'''

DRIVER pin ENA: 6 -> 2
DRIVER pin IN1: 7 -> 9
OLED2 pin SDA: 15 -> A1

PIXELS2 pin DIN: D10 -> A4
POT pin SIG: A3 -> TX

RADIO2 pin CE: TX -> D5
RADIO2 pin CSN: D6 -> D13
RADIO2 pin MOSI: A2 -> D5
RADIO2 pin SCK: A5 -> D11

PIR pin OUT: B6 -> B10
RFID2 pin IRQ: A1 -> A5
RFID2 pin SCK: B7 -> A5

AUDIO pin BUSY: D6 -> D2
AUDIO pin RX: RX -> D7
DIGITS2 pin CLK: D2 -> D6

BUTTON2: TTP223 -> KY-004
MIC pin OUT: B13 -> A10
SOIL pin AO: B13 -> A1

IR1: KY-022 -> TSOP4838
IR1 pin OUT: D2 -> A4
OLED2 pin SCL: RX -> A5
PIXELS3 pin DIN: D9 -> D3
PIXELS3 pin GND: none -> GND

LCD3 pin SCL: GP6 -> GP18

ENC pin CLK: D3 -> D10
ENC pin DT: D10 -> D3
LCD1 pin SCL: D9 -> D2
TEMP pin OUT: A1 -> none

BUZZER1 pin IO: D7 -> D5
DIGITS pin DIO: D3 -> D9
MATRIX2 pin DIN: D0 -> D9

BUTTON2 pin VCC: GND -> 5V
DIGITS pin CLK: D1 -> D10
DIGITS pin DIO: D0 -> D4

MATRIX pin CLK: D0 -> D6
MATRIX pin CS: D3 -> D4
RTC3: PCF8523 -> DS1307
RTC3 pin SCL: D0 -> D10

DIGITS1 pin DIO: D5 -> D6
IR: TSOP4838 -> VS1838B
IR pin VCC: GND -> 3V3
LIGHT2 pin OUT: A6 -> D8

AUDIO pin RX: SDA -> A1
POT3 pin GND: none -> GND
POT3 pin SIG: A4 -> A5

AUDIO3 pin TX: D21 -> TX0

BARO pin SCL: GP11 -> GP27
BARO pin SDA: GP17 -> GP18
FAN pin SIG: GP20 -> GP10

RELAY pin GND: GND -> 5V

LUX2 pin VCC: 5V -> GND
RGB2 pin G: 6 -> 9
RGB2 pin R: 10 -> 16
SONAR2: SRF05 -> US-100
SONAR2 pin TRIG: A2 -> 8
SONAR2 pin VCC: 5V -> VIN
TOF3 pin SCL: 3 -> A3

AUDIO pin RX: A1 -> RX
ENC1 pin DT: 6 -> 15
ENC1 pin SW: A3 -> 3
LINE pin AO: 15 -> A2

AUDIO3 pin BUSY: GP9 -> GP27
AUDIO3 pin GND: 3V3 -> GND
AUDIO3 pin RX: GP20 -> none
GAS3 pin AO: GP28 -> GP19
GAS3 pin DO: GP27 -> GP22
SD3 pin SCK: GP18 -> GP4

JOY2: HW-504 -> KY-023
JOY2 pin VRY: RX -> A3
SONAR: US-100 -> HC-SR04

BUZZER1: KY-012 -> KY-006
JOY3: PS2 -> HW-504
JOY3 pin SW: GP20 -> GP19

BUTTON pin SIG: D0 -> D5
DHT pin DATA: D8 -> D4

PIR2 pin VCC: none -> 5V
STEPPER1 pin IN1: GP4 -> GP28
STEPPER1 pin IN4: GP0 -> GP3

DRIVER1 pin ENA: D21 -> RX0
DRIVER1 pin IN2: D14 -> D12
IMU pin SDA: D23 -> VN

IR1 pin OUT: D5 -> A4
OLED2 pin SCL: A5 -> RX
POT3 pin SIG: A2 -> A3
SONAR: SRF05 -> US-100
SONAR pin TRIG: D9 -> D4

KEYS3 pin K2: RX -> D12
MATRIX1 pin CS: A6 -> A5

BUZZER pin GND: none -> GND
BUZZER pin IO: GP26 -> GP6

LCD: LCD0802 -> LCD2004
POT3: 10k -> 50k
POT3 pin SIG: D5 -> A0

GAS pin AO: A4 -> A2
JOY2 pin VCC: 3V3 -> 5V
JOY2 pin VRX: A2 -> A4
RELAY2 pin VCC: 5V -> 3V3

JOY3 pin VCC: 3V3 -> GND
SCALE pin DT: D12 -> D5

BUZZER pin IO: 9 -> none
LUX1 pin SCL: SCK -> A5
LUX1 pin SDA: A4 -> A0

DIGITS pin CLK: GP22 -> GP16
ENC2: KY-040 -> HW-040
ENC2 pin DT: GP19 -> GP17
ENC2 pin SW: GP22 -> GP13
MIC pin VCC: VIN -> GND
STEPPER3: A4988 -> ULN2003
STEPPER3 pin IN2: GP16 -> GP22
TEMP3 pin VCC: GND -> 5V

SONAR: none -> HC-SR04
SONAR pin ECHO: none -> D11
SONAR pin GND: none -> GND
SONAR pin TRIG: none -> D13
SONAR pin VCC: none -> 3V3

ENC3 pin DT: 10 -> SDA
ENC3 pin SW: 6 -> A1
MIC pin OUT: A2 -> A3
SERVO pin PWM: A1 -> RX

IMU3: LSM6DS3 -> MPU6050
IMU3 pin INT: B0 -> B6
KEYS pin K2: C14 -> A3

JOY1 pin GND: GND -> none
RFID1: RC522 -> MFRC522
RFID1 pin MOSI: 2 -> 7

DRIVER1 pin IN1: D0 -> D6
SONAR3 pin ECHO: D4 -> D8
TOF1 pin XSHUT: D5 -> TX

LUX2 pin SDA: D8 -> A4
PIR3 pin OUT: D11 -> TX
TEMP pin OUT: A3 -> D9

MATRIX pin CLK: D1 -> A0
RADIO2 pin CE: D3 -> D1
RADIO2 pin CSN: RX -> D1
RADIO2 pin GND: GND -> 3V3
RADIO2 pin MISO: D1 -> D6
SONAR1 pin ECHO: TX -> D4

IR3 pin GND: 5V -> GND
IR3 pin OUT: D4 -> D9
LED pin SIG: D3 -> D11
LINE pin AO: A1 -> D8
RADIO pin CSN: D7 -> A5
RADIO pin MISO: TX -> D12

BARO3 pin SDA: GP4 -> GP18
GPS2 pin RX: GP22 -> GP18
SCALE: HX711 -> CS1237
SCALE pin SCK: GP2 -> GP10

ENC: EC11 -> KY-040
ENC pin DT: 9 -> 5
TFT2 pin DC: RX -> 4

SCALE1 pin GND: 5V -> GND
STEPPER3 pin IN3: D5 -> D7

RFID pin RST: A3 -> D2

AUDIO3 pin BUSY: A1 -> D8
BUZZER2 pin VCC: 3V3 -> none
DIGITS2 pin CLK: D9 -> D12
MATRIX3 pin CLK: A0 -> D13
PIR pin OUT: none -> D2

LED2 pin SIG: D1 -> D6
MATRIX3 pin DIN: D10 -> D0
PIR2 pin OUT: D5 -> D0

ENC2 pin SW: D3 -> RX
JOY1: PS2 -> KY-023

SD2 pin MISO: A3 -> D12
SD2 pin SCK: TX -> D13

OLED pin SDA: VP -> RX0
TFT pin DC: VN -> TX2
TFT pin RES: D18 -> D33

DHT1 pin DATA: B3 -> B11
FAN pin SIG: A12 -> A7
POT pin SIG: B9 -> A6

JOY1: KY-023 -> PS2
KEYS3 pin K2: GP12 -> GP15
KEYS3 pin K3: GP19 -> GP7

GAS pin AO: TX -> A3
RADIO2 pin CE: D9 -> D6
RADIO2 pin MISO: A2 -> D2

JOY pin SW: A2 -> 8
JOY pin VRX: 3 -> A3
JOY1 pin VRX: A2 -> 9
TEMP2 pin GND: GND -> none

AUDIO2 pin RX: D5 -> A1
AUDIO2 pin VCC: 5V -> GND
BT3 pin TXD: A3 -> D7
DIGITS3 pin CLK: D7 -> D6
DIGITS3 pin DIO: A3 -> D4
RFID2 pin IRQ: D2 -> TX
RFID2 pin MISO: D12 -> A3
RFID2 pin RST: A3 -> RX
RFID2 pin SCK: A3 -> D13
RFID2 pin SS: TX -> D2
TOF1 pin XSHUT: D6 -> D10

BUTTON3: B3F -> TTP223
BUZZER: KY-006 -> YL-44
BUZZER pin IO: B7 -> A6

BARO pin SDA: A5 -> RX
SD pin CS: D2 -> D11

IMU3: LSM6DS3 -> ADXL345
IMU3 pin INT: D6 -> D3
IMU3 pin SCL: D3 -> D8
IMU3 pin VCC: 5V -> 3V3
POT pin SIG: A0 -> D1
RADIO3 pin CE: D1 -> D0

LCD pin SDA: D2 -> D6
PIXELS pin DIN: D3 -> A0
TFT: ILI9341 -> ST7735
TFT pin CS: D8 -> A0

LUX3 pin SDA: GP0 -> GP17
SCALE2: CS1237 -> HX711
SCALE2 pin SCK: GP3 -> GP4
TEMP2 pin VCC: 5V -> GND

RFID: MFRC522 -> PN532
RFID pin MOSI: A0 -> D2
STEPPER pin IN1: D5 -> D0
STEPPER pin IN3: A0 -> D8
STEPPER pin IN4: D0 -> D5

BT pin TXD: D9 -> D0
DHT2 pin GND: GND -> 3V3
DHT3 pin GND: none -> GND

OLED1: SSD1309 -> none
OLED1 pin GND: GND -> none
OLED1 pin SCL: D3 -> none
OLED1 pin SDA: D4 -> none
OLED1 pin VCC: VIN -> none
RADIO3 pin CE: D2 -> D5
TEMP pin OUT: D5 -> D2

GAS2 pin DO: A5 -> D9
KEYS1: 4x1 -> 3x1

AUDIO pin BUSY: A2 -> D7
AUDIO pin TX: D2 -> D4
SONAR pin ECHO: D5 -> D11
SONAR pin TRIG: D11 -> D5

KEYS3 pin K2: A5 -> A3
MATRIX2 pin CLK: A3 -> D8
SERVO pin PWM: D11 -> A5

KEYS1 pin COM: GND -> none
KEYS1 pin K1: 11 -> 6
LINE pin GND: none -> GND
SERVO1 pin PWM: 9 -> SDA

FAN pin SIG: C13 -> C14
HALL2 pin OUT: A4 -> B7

'''

What is expected »
Within the material above, transcribe exactly the lines that run from the line holding "JOY3 pin VCC: 3V3 -> GND" through the line holding "TFT2 pin DC: RX -> 4".

Answer area »
JOY3 pin VCC: 3V3 -> GND
SCALE pin DT: D12 -> D5

BUZZER pin IO: 9 -> none
LUX1 pin SCL: SCK -> A5
LUX1 pin SDA: A4 -> A0

DIGITS pin CLK: GP22 -> GP16
ENC2: KY-040 -> HW-040
ENC2 pin DT: GP19 -> GP17
ENC2 pin SW: GP22 -> GP13
MIC pin VCC: VIN -> GND
STEPPER3: A4988 -> ULN2003
STEPPER3 pin IN2: GP16 -> GP22
TEMP3 pin VCC: GND -> 5V

SONAR: none -> HC-SR04
SONAR pin ECHO: none -> D11
SONAR pin GND: none -> GND
SONAR pin TRIG: none -> D13
SONAR pin VCC: none -> 3V3

ENC3 pin DT: 10 -> SDA
ENC3 pin SW: 6 -> A1
MIC pin OUT: A2 -> A3
SERVO pin PWM: A1 -> RX

IMU3: LSM6DS3 -> MPU6050
IMU3 pin INT: B0 -> B6
KEYS pin K2: C14 -> A3

JOY1 pin GND: GND -> none
RFID1: RC522 -> MFRC522
RFID1 pin MOSI: 2 -> 7

DRIVER1 pin IN1: D0 -> D6
SONAR3 pin ECHO: D4 -> D8
TOF1 pin XSHUT: D5 -> TX

LUX2 pin SDA: D8 -> A4
PIR3 pin OUT: D11 -> TX
TEMP pin OUT: A3 -> D9

MATRIX pin CLK: D1 -> A0
RADIO2 pin CE: D3 -> D1
RADIO2 pin CSN: RX -> D1
RADIO2 pin GND: GND -> 3V3
RADIO2 pin MISO: D1 -> D6
SONAR1 pin ECHO: TX -> D4

IR3 pin GND: 5V -> GND
IR3 pin OUT: D4 -> D9
LED pin SIG: D3 -> D11
LINE pin AO: A1 -> D8
RADIO pin CSN: D7 -> A5
RADIO pin MISO: TX -> D12

BARO3 pin SDA: GP4 -> GP18
GPS2 pin RX: GP22 -> GP18
SCALE: HX711 -> CS1237
SCALE pin SCK: GP2 -> GP10

ENC: EC11 -> KY-040
ENC pin DT: 9 -> 5
TFT2 pin DC: RX -> 4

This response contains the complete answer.